--- Instructions to follow ---
Each line below that holds the word "orange" counts toward the answer; reply with the total number only.

________________

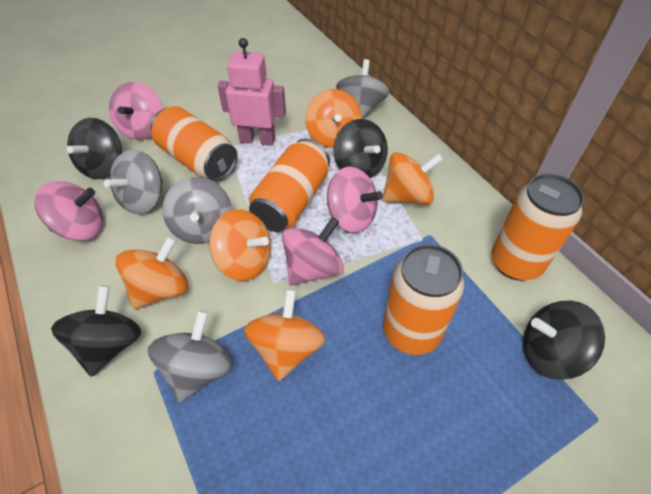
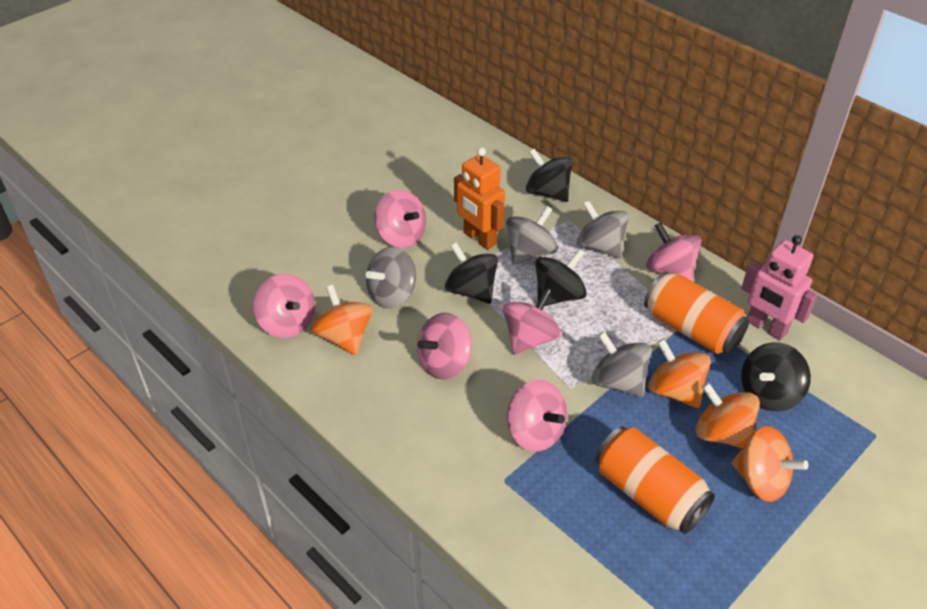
orange can: 4 -> 2
orange robot: 0 -> 1
orange spinning top: 5 -> 4
pink spinning top: 4 -> 6

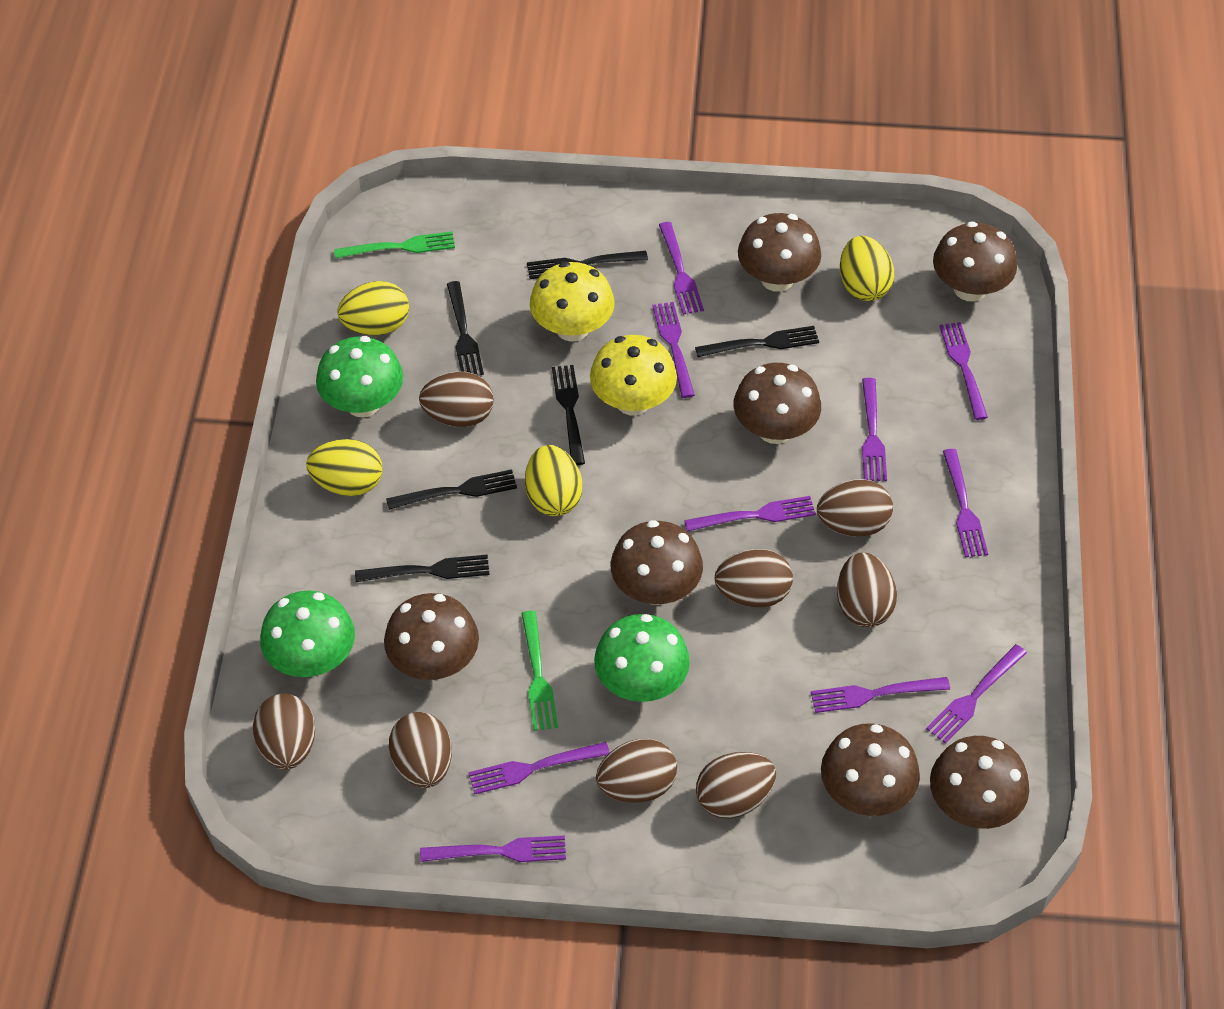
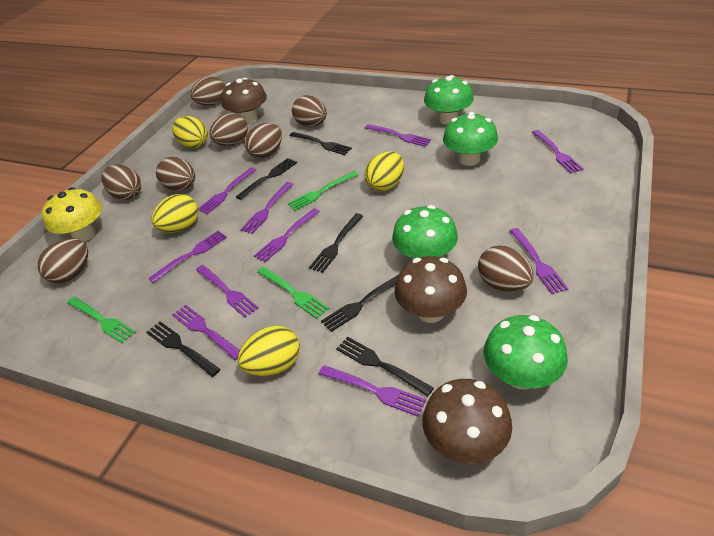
brown mushroom: 7 -> 3
green fork: 2 -> 3
green mushroom: 3 -> 4
yellow mushroom: 2 -> 1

________________

--- Answer to this exercise ---
3